**Work to complete**. Please write out every record below exactly as it stands.

**Extracted records**.
[Start of Attachment]

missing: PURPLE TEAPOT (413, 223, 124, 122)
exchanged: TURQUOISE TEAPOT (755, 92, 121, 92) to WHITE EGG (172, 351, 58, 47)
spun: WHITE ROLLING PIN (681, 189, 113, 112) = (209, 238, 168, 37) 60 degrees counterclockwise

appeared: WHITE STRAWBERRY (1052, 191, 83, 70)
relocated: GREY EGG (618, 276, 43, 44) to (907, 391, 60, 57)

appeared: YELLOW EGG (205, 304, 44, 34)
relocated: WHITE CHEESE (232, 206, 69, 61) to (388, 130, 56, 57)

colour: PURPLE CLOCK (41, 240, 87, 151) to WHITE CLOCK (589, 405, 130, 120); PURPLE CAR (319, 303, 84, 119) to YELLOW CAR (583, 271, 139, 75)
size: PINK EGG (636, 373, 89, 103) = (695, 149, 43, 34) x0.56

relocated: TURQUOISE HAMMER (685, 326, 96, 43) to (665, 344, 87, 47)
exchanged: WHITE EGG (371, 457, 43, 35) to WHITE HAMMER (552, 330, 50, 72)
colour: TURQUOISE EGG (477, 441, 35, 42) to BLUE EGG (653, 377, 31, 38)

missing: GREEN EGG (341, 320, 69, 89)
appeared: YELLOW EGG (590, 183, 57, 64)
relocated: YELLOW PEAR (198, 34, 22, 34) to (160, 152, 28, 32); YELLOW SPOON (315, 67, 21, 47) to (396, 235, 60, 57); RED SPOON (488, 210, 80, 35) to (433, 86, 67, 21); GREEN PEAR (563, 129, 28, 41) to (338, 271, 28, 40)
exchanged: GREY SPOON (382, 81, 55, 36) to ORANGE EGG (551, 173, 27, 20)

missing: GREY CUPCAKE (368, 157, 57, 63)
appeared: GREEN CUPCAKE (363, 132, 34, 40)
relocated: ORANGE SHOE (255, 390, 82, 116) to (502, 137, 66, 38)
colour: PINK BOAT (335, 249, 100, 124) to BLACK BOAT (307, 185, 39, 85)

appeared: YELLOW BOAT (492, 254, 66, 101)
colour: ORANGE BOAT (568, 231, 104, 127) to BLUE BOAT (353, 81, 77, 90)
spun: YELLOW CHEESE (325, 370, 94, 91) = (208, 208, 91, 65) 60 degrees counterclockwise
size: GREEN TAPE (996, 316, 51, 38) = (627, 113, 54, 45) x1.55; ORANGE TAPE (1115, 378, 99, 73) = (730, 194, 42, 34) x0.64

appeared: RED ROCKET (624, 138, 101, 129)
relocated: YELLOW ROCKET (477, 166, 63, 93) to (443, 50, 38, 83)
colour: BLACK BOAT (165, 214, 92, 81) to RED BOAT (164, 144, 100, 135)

[End of Attachment]

**Answer to this task**.
missing: PURPLE TEAPOT (413, 223, 124, 122)
exchanged: TURQUOISE TEAPOT (755, 92, 121, 92) to WHITE EGG (172, 351, 58, 47)
spun: WHITE ROLLING PIN (681, 189, 113, 112) = (209, 238, 168, 37) 60 degrees counterclockwise

appeared: WHITE STRAWBERRY (1052, 191, 83, 70)
relocated: GREY EGG (618, 276, 43, 44) to (907, 391, 60, 57)

appeared: YELLOW EGG (205, 304, 44, 34)
relocated: WHITE CHEESE (232, 206, 69, 61) to (388, 130, 56, 57)

colour: PURPLE CLOCK (41, 240, 87, 151) to WHITE CLOCK (589, 405, 130, 120); PURPLE CAR (319, 303, 84, 119) to YELLOW CAR (583, 271, 139, 75)
size: PINK EGG (636, 373, 89, 103) = (695, 149, 43, 34) x0.56

relocated: TURQUOISE HAMMER (685, 326, 96, 43) to (665, 344, 87, 47)
exchanged: WHITE EGG (371, 457, 43, 35) to WHITE HAMMER (552, 330, 50, 72)
colour: TURQUOISE EGG (477, 441, 35, 42) to BLUE EGG (653, 377, 31, 38)

missing: GREEN EGG (341, 320, 69, 89)
appeared: YELLOW EGG (590, 183, 57, 64)
relocated: YELLOW PEAR (198, 34, 22, 34) to (160, 152, 28, 32); YELLOW SPOON (315, 67, 21, 47) to (396, 235, 60, 57); RED SPOON (488, 210, 80, 35) to (433, 86, 67, 21); GREEN PEAR (563, 129, 28, 41) to (338, 271, 28, 40)
exchanged: GREY SPOON (382, 81, 55, 36) to ORANGE EGG (551, 173, 27, 20)

missing: GREY CUPCAKE (368, 157, 57, 63)
appeared: GREEN CUPCAKE (363, 132, 34, 40)
relocated: ORANGE SHOE (255, 390, 82, 116) to (502, 137, 66, 38)
colour: PINK BOAT (335, 249, 100, 124) to BLACK BOAT (307, 185, 39, 85)

appeared: YELLOW BOAT (492, 254, 66, 101)
colour: ORANGE BOAT (568, 231, 104, 127) to BLUE BOAT (353, 81, 77, 90)
spun: YELLOW CHEESE (325, 370, 94, 91) = (208, 208, 91, 65) 60 degrees counterclockwise
size: GREEN TAPE (996, 316, 51, 38) = (627, 113, 54, 45) x1.55; ORANGE TAPE (1115, 378, 99, 73) = (730, 194, 42, 34) x0.64

appeared: RED ROCKET (624, 138, 101, 129)
relocated: YELLOW ROCKET (477, 166, 63, 93) to (443, 50, 38, 83)
colour: BLACK BOAT (165, 214, 92, 81) to RED BOAT (164, 144, 100, 135)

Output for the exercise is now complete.